What is being asked:
Where does the string "green" appear in the material? Copy each line that holds it.

Entries supplied:
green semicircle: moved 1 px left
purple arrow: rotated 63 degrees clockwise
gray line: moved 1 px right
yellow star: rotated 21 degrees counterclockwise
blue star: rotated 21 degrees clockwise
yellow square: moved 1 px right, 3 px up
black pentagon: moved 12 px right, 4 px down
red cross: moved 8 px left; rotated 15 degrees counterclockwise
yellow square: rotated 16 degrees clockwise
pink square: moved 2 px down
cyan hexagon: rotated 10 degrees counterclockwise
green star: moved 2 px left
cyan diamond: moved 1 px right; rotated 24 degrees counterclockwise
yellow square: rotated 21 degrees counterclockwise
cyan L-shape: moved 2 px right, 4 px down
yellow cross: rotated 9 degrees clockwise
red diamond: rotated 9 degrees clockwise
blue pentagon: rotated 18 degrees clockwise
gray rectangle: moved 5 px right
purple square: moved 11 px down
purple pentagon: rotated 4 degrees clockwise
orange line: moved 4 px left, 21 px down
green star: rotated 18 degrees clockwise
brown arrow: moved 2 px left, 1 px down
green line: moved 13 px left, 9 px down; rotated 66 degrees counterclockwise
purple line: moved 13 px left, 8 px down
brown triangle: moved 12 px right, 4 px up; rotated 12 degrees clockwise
--
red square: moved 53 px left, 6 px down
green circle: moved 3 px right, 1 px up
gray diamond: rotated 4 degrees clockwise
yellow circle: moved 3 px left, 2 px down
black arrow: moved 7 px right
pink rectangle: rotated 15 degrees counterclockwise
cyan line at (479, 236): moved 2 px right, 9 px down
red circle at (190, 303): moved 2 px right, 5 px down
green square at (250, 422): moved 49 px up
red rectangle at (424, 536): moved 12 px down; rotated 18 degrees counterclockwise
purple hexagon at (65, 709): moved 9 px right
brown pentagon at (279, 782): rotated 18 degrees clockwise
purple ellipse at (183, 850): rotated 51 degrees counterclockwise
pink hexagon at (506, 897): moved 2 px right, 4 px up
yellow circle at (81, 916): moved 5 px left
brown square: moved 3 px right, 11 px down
==
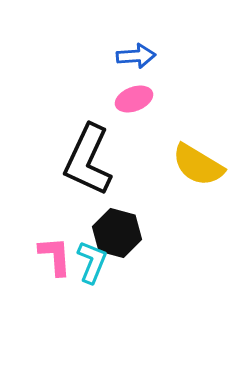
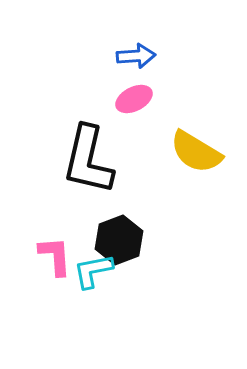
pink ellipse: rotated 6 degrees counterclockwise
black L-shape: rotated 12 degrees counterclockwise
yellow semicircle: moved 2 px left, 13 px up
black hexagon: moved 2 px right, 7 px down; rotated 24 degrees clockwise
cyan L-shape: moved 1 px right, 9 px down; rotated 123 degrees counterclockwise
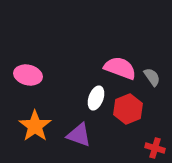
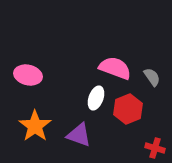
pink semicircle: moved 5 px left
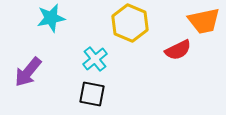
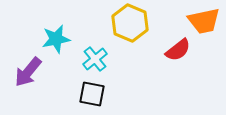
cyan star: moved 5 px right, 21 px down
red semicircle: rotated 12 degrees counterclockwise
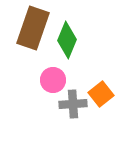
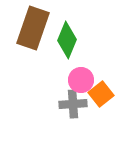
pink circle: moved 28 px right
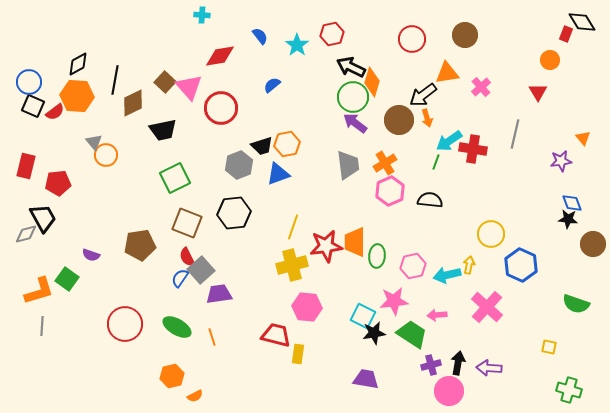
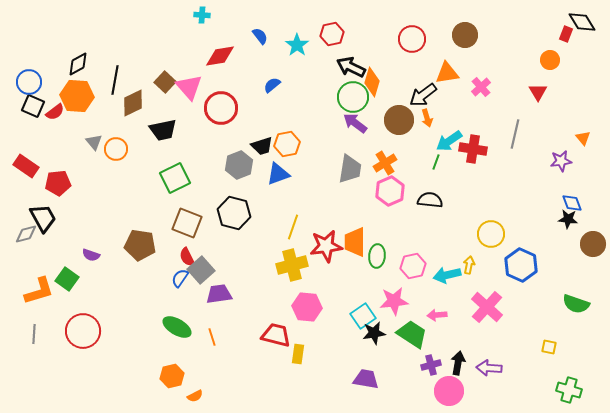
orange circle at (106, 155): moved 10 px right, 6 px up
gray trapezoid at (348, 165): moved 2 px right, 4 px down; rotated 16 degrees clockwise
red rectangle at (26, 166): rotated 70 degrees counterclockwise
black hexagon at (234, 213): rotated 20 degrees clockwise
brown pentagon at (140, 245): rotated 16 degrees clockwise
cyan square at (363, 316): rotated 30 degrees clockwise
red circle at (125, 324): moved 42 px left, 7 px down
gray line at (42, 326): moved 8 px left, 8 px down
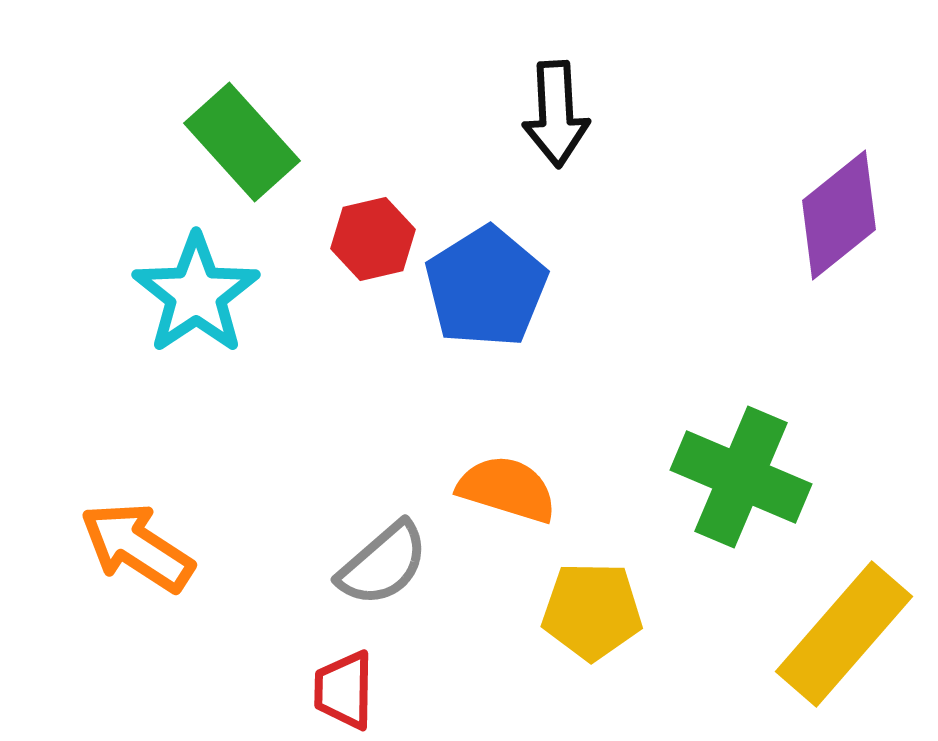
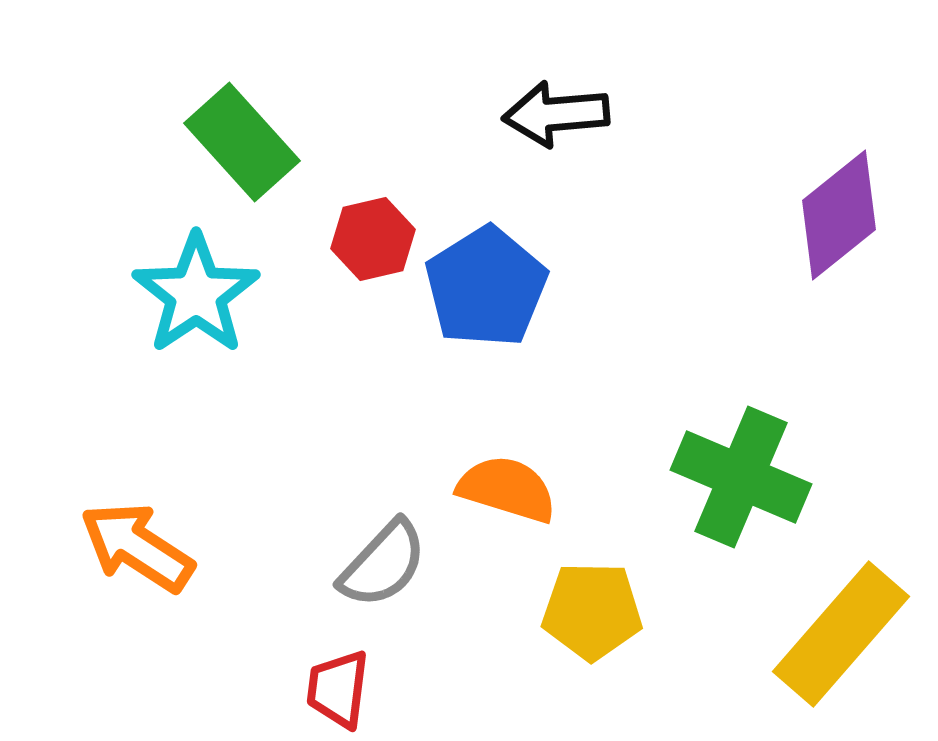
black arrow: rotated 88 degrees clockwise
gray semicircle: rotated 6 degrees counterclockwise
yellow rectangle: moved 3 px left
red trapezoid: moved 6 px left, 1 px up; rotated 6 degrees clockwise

Response area:
green semicircle: moved 1 px left
green star: moved 2 px left
green star: rotated 18 degrees clockwise
green line: moved 13 px left, 9 px down; rotated 66 degrees counterclockwise
green circle: moved 3 px right, 1 px up
green square at (250, 422): moved 49 px up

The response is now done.